-- INFORMATION PROVIDED --
————————

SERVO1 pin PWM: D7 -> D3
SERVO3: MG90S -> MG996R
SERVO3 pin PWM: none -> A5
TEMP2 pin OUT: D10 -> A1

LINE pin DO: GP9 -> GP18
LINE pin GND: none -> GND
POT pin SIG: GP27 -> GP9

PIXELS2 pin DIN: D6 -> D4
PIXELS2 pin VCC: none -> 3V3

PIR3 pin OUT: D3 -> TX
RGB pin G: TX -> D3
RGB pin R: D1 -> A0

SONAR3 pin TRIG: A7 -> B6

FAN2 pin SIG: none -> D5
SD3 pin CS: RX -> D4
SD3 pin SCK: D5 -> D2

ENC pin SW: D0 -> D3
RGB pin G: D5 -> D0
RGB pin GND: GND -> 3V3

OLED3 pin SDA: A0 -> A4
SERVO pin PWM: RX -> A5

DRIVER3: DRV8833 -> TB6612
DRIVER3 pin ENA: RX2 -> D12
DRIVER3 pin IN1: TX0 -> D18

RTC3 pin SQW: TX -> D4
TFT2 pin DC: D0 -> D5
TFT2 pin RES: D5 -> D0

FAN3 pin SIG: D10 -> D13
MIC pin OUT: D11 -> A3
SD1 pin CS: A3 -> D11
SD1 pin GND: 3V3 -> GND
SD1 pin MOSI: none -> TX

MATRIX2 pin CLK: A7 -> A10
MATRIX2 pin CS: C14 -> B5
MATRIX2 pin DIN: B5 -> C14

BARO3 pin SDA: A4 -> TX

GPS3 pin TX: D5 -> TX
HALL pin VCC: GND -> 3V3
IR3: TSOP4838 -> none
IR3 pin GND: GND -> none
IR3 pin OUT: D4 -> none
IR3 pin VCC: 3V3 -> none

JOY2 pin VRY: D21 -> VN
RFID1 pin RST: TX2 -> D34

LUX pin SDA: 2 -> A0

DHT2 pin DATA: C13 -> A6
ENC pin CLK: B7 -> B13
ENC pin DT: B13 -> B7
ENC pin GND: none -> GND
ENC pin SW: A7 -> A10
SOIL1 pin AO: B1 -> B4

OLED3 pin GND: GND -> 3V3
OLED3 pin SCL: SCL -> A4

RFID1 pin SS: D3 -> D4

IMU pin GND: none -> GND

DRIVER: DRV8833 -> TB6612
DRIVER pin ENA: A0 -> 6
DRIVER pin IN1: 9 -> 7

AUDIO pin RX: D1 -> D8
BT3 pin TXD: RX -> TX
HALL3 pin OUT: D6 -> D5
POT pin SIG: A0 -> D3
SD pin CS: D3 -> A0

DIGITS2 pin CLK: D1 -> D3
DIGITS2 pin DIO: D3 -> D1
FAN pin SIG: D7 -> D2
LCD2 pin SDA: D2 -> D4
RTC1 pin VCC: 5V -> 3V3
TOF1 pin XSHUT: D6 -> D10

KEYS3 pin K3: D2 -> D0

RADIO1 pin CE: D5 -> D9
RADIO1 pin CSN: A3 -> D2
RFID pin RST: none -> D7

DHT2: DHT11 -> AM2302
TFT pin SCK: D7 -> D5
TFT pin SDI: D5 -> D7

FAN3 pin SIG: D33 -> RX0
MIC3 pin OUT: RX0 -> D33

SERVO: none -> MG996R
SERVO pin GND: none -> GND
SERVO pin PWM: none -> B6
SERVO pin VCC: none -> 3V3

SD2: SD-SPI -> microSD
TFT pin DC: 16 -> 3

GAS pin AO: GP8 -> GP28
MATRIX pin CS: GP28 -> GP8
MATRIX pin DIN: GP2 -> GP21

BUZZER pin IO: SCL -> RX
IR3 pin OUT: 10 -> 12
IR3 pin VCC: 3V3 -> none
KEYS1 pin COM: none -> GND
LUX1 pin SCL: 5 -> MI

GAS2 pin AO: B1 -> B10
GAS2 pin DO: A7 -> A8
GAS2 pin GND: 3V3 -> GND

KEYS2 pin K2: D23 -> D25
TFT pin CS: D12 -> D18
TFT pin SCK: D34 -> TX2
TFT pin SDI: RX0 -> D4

————————

-- YOUR ASSIGNMENT --
Return, line for line and unchanged, the data from its first line through the line containing "FAN2 pin SIG: none -> D5".

-- ANSWER AREA --
SERVO1 pin PWM: D7 -> D3
SERVO3: MG90S -> MG996R
SERVO3 pin PWM: none -> A5
TEMP2 pin OUT: D10 -> A1

LINE pin DO: GP9 -> GP18
LINE pin GND: none -> GND
POT pin SIG: GP27 -> GP9

PIXELS2 pin DIN: D6 -> D4
PIXELS2 pin VCC: none -> 3V3

PIR3 pin OUT: D3 -> TX
RGB pin G: TX -> D3
RGB pin R: D1 -> A0

SONAR3 pin TRIG: A7 -> B6

FAN2 pin SIG: none -> D5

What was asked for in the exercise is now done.